* [WHAT TO PRODUCE] Return the records exactly as they are.

DATA LISTING: Begin

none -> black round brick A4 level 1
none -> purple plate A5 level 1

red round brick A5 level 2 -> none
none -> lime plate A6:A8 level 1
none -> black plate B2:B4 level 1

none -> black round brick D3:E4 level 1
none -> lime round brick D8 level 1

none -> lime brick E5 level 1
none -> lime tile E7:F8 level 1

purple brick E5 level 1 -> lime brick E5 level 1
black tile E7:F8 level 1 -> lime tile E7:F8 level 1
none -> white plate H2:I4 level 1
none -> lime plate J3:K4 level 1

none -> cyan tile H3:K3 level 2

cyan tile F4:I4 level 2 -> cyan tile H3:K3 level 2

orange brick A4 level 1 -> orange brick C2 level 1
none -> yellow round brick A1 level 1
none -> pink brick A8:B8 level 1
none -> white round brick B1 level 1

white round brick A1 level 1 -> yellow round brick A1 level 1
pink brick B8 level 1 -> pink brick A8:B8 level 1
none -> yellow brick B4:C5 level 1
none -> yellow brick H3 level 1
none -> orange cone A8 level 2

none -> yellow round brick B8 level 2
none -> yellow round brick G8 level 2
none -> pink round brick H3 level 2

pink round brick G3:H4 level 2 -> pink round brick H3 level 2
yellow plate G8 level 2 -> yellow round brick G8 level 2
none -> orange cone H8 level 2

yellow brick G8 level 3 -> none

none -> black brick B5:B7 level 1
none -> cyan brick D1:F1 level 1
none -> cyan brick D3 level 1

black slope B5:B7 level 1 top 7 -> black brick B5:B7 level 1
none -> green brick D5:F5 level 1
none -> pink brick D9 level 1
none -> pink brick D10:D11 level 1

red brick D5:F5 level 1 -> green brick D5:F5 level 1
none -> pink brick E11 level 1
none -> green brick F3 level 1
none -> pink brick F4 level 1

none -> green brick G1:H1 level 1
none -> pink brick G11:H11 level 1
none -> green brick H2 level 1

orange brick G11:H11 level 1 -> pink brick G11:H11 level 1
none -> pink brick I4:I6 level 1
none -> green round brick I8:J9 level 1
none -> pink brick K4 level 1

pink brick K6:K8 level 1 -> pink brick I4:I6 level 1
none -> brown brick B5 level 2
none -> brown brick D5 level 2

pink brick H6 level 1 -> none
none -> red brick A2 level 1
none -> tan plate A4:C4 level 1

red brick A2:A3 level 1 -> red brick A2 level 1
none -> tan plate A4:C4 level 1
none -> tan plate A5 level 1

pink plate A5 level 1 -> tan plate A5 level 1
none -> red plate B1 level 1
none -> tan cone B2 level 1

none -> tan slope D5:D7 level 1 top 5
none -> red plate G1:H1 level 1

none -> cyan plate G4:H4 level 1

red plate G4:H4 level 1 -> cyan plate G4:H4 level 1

DATA LISTING: End

* [ANSWER BOX]
none -> black round brick A4 level 1
none -> purple plate A5 level 1

red round brick A5 level 2 -> none
none -> lime plate A6:A8 level 1
none -> black plate B2:B4 level 1

none -> black round brick D3:E4 level 1
none -> lime round brick D8 level 1

none -> lime brick E5 level 1
none -> lime tile E7:F8 level 1

purple brick E5 level 1 -> lime brick E5 level 1
black tile E7:F8 level 1 -> lime tile E7:F8 level 1
none -> white plate H2:I4 level 1
none -> lime plate J3:K4 level 1

none -> cyan tile H3:K3 level 2

cyan tile F4:I4 level 2 -> cyan tile H3:K3 level 2

orange brick A4 level 1 -> orange brick C2 level 1
none -> yellow round brick A1 level 1
none -> pink brick A8:B8 level 1
none -> white round brick B1 level 1

white round brick A1 level 1 -> yellow round brick A1 level 1
pink brick B8 level 1 -> pink brick A8:B8 level 1
none -> yellow brick B4:C5 level 1
none -> yellow brick H3 level 1
none -> orange cone A8 level 2

none -> yellow round brick B8 level 2
none -> yellow round brick G8 level 2
none -> pink round brick H3 level 2

pink round brick G3:H4 level 2 -> pink round brick H3 level 2
yellow plate G8 level 2 -> yellow round brick G8 level 2
none -> orange cone H8 level 2

yellow brick G8 level 3 -> none

none -> black brick B5:B7 level 1
none -> cyan brick D1:F1 level 1
none -> cyan brick D3 level 1

black slope B5:B7 level 1 top 7 -> black brick B5:B7 level 1
none -> green brick D5:F5 level 1
none -> pink brick D9 level 1
none -> pink brick D10:D11 level 1

red brick D5:F5 level 1 -> green brick D5:F5 level 1
none -> pink brick E11 level 1
none -> green brick F3 level 1
none -> pink brick F4 level 1

none -> green brick G1:H1 level 1
none -> pink brick G11:H11 level 1
none -> green brick H2 level 1

orange brick G11:H11 level 1 -> pink brick G11:H11 level 1
none -> pink brick I4:I6 level 1
none -> green round brick I8:J9 level 1
none -> pink brick K4 level 1

pink brick K6:K8 level 1 -> pink brick I4:I6 level 1
none -> brown brick B5 level 2
none -> brown brick D5 level 2

pink brick H6 level 1 -> none
none -> red brick A2 level 1
none -> tan plate A4:C4 level 1

red brick A2:A3 level 1 -> red brick A2 level 1
none -> tan plate A4:C4 level 1
none -> tan plate A5 level 1

pink plate A5 level 1 -> tan plate A5 level 1
none -> red plate B1 level 1
none -> tan cone B2 level 1

none -> tan slope D5:D7 level 1 top 5
none -> red plate G1:H1 level 1

none -> cyan plate G4:H4 level 1

red plate G4:H4 level 1 -> cyan plate G4:H4 level 1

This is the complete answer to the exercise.